Problem details :: When you come to a picture, pass over it, and set down the entries below exactly.

Stored entries ::
┄┄┄┄┄┄┄┄┄┄

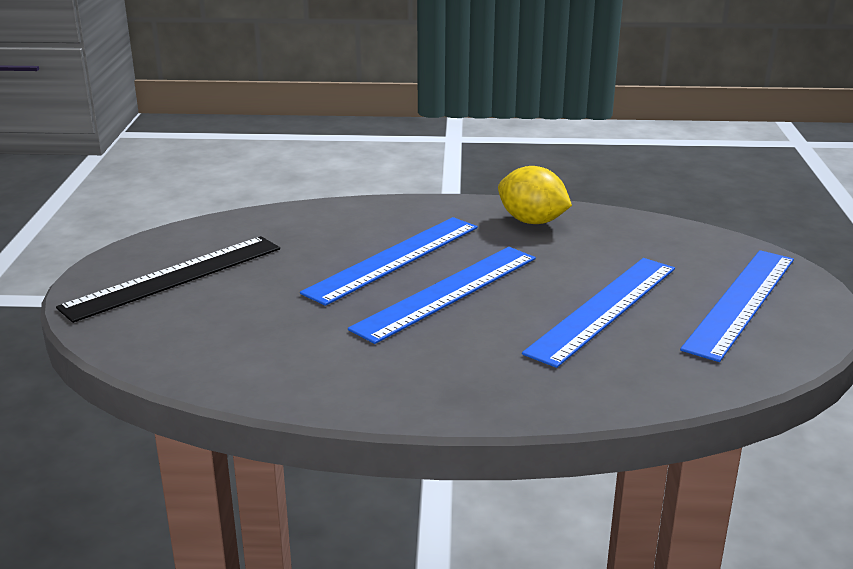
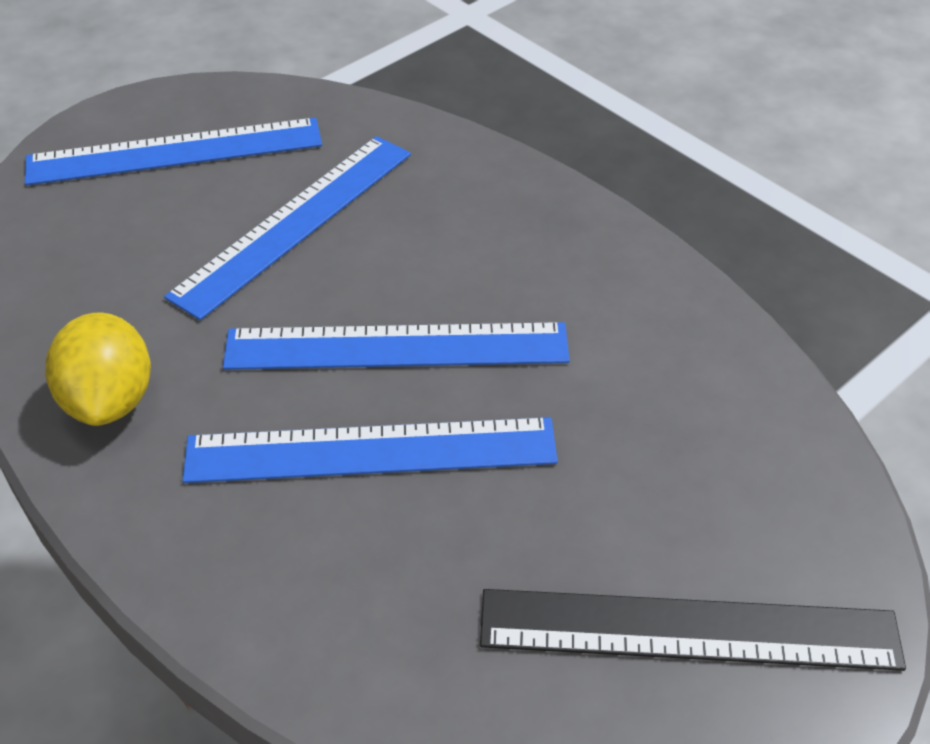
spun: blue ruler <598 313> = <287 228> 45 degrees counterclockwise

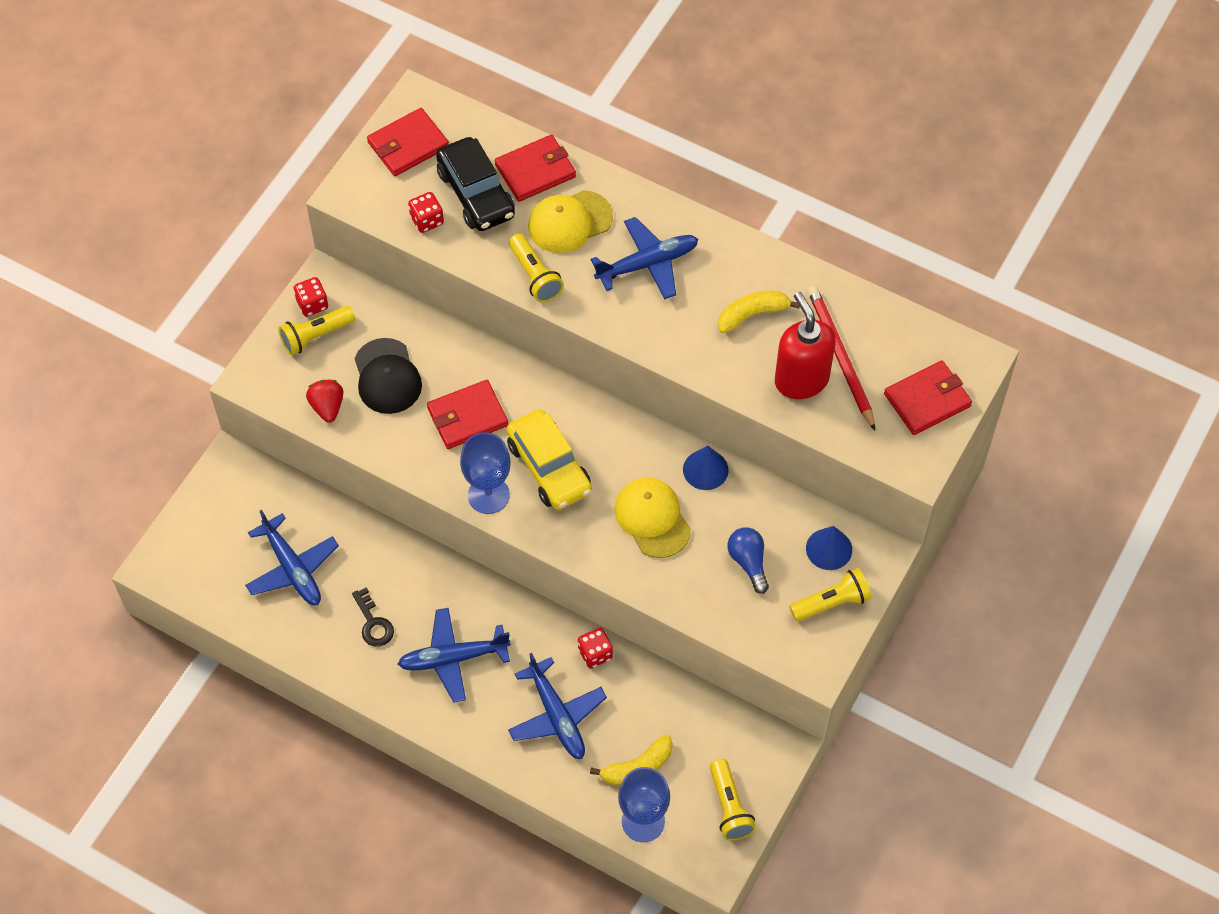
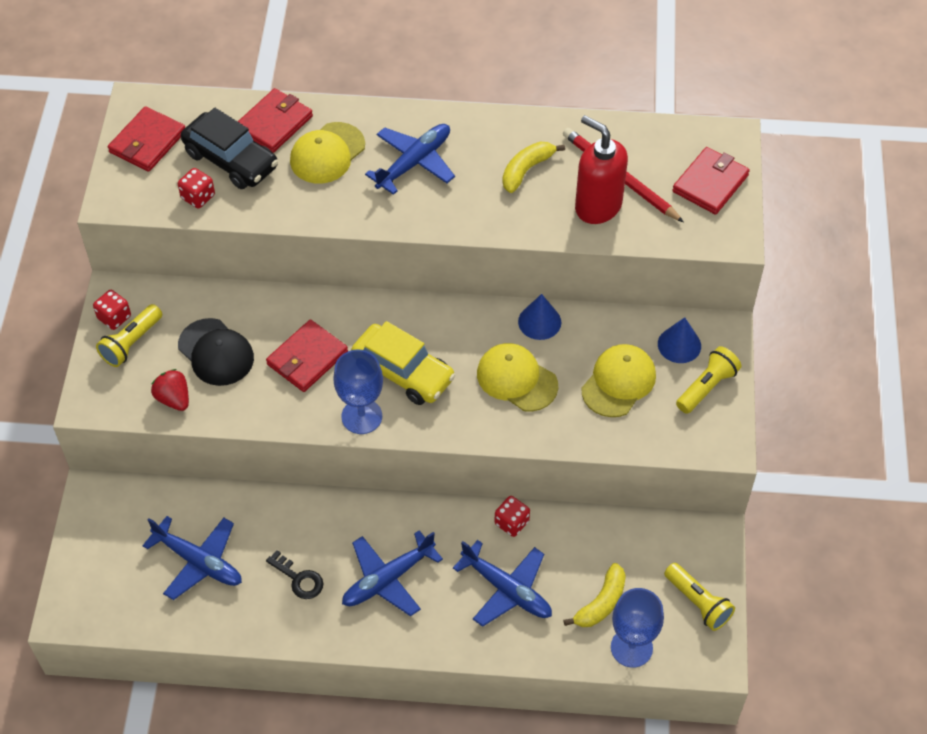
missing: yellow flashlight <536 268>
exchanged: blue light bulb <748 560> to yellow cap <618 380>

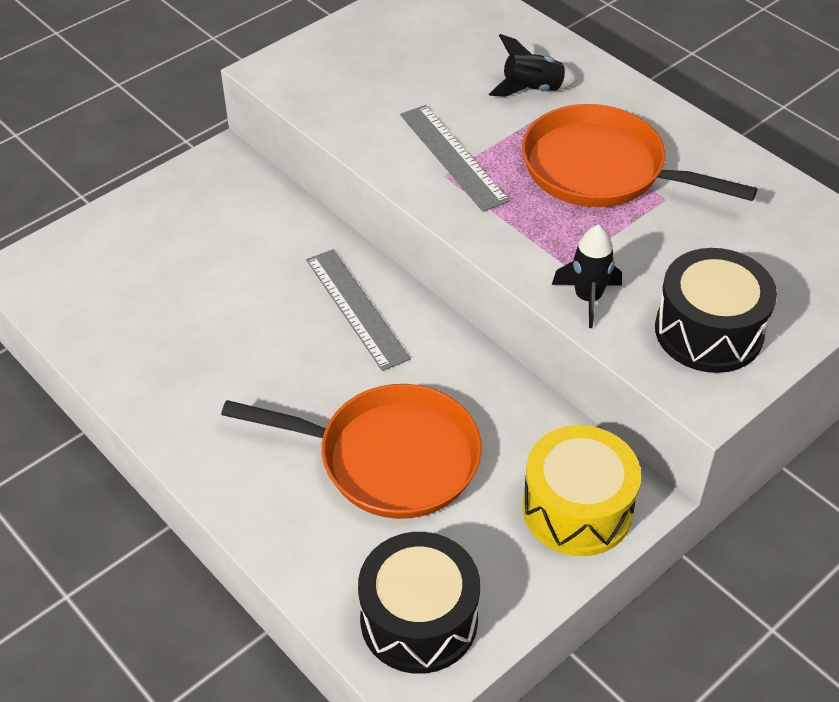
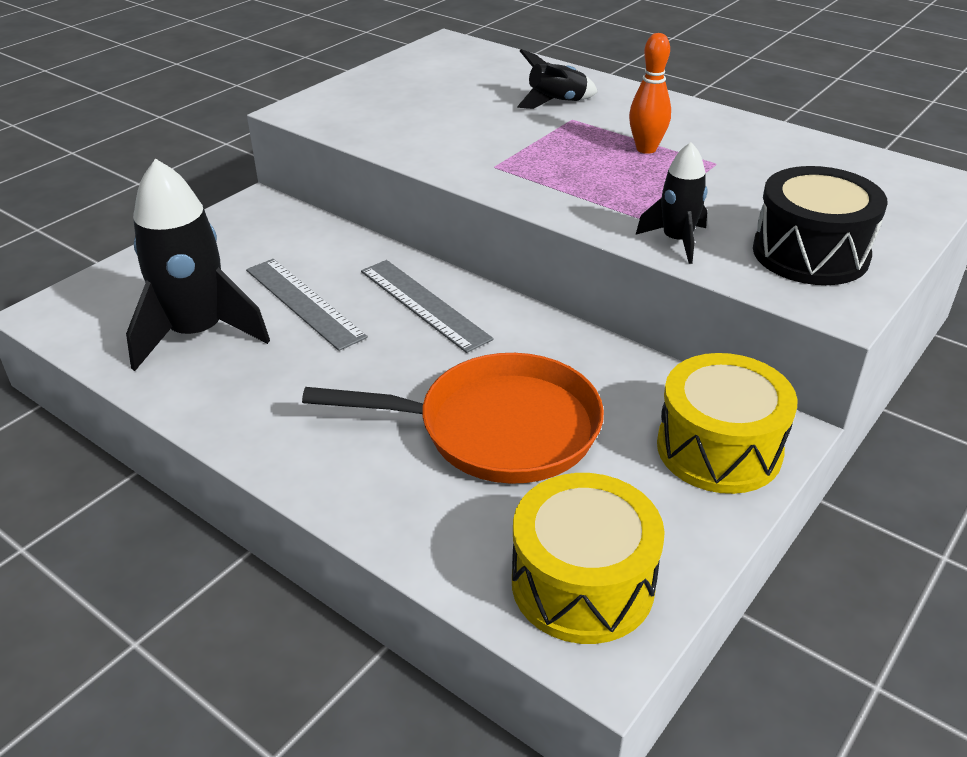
appeared: black rocket <198 264>
relocated: grey ruler <455 158> to <307 305>
exchanged: orange pan <640 155> to orange bowling pin <650 93>
colour: black drum <419 603> to yellow drum <588 558>

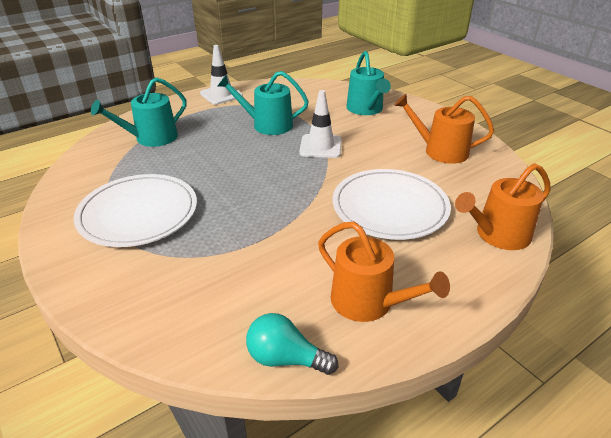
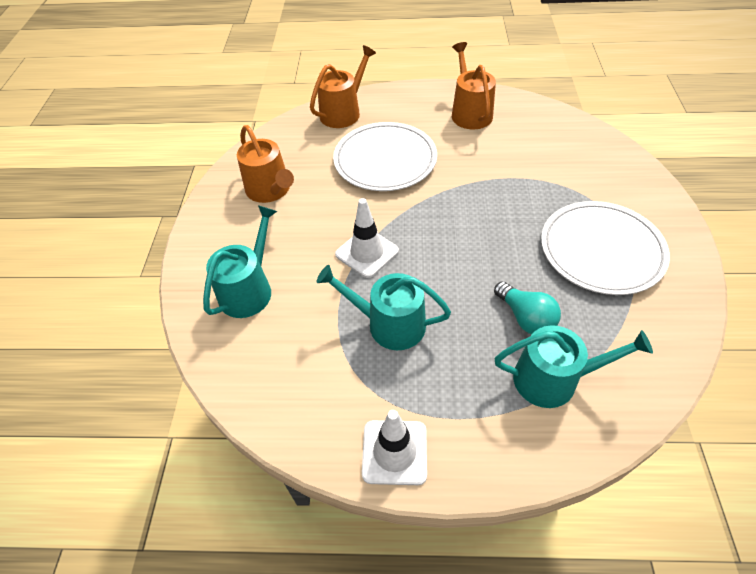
relocated: turquoise light bulb <292 344> to <527 307>
spun: orange watering can <503 206> = <343 86> 60 degrees counterclockwise; turquoise watering can <263 103> = <383 307> 150 degrees clockwise

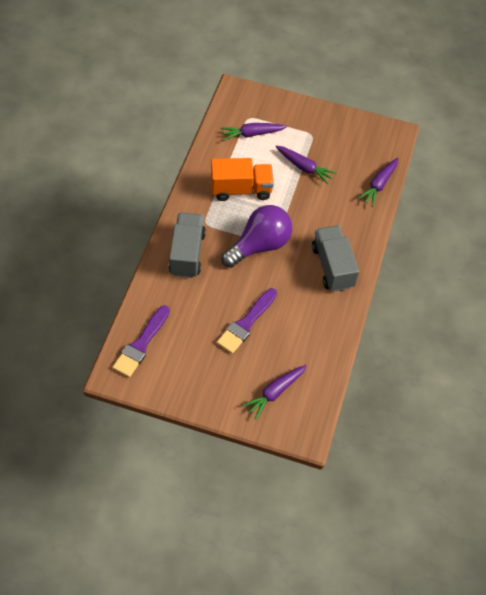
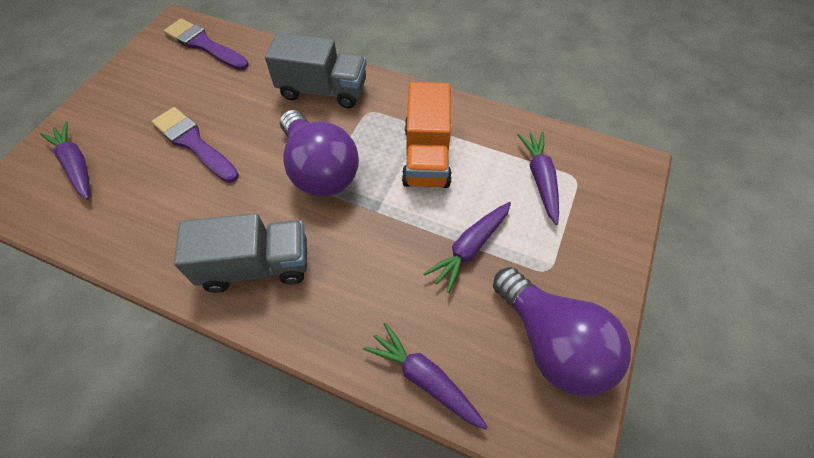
appeared: purple light bulb <562 332>

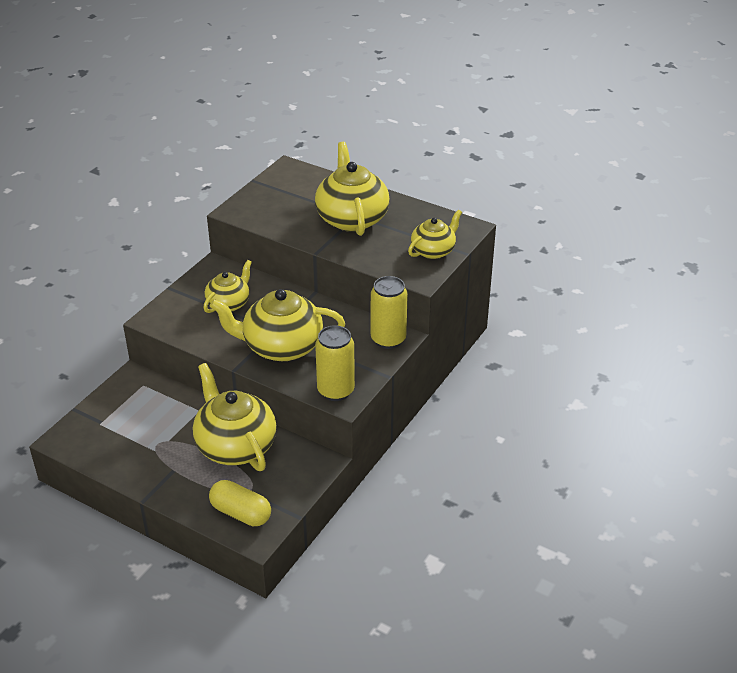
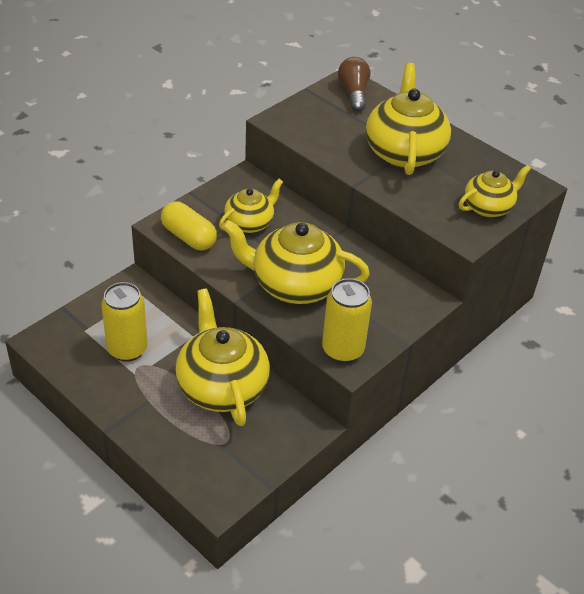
appeared: brown light bulb <354 84>
relocated: yellow can <389 312> to <124 322>; yellow capsule <240 503> to <189 225>

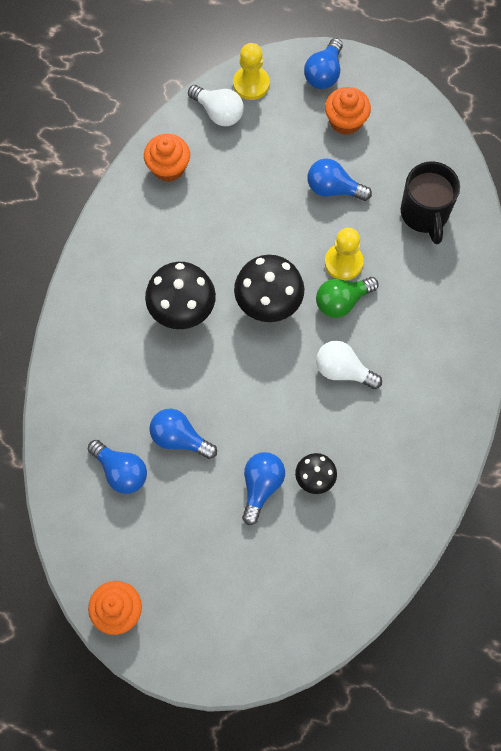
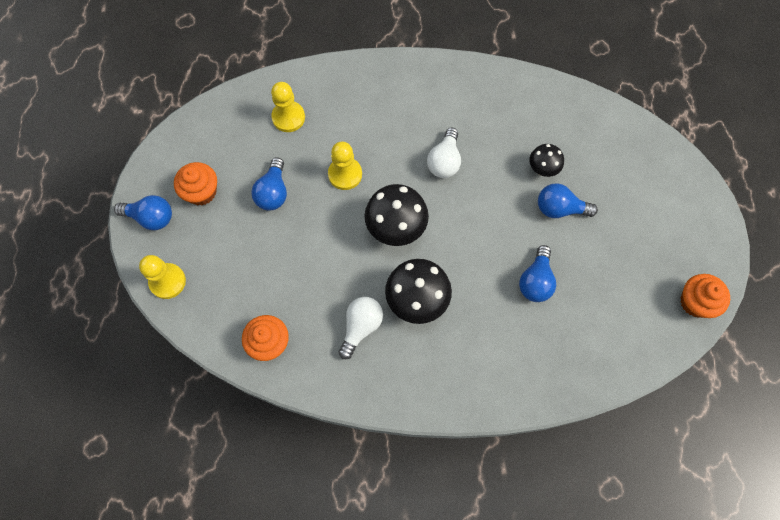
missing: blue light bulb <117 467>; green light bulb <347 297>
relocated: white light bulb <216 105> to <360 328>
exchanged: black mug <430 203> to yellow pawn <288 107>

┄┄┄┄┄┄┄┄┄┄

Solution for this exercise ::
spun: blue ruler <598 313> = <287 228> 45 degrees counterclockwise

missing: yellow flashlight <536 268>
exchanged: blue light bulb <748 560> to yellow cap <618 380>

appeared: black rocket <198 264>
relocated: grey ruler <455 158> to <307 305>
exchanged: orange pan <640 155> to orange bowling pin <650 93>
colour: black drum <419 603> to yellow drum <588 558>

relocated: turquoise light bulb <292 344> to <527 307>
spun: orange watering can <503 206> = <343 86> 60 degrees counterclockwise; turquoise watering can <263 103> = <383 307> 150 degrees clockwise

appeared: purple light bulb <562 332>

appeared: brown light bulb <354 84>
relocated: yellow can <389 312> to <124 322>; yellow capsule <240 503> to <189 225>

missing: blue light bulb <117 467>; green light bulb <347 297>
relocated: white light bulb <216 105> to <360 328>
exchanged: black mug <430 203> to yellow pawn <288 107>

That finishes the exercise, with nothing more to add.